■ DATA BELOW:

════════════════

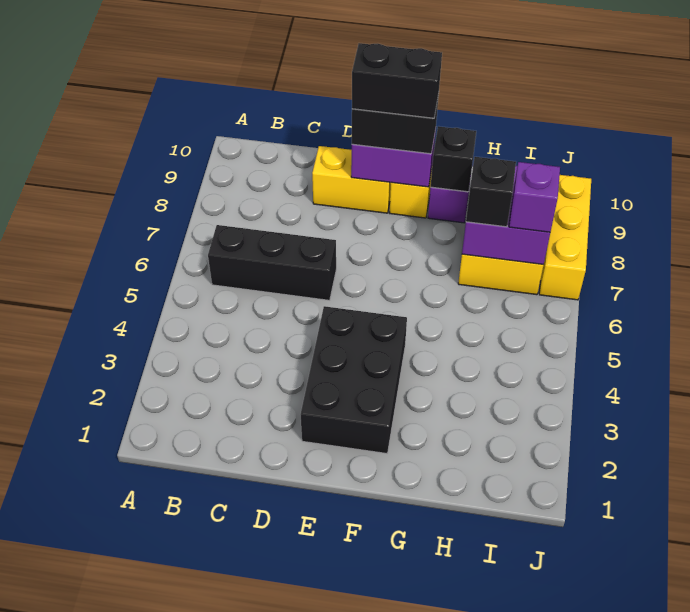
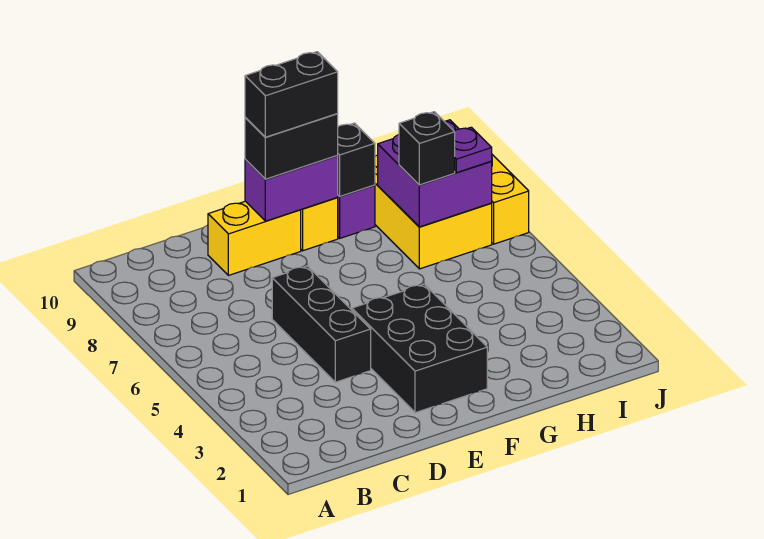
black brick B6:D6 level 1 -> black brick D4:D6 level 1
purple brick I7 level 3 -> purple plate I7 level 3

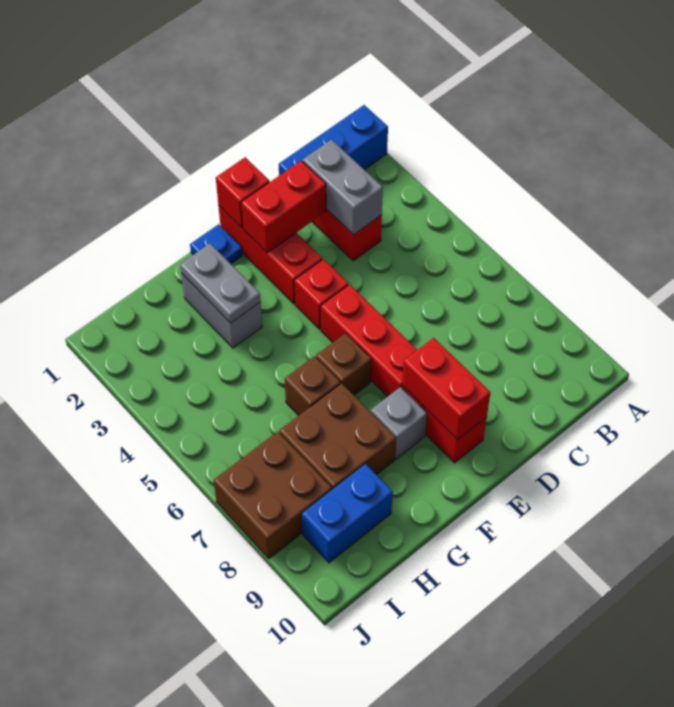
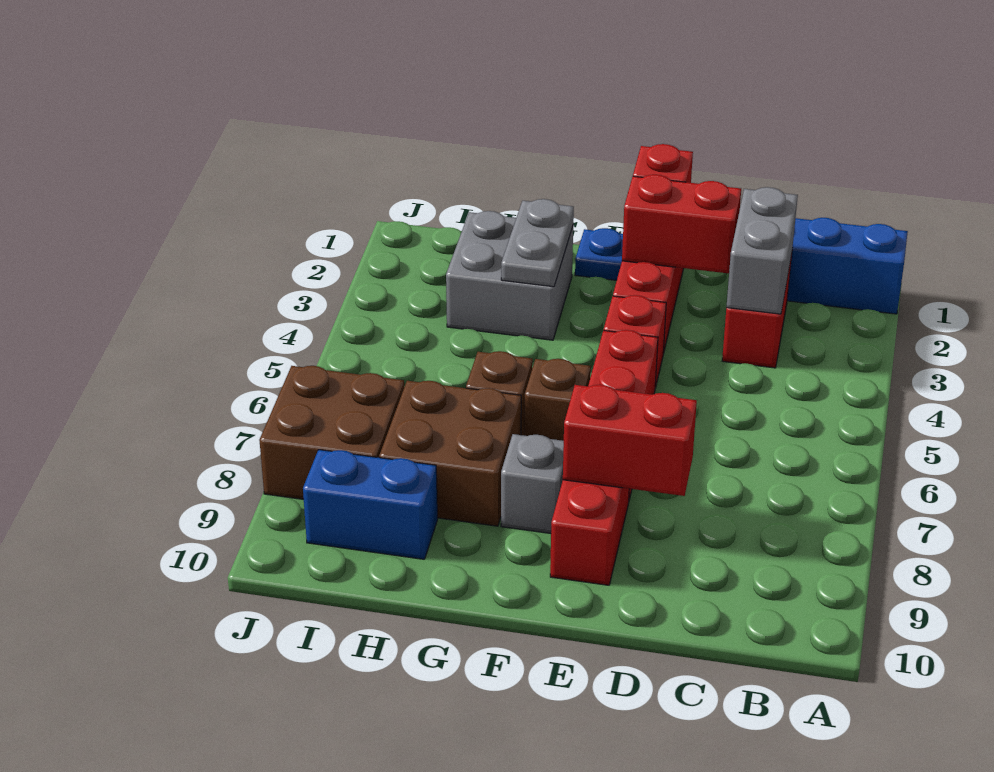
red brick E8:E9 level 2 -> red brick D8:E8 level 2
grey brick G2:G3 level 1 -> grey brick G2:H3 level 1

════════════════

No pictures belong in the answer; copy all other parts of the listing exactly.

black brick B6:D6 level 1 -> black brick D4:D6 level 1
purple brick I7 level 3 -> purple plate I7 level 3

red brick E8:E9 level 2 -> red brick D8:E8 level 2
grey brick G2:G3 level 1 -> grey brick G2:H3 level 1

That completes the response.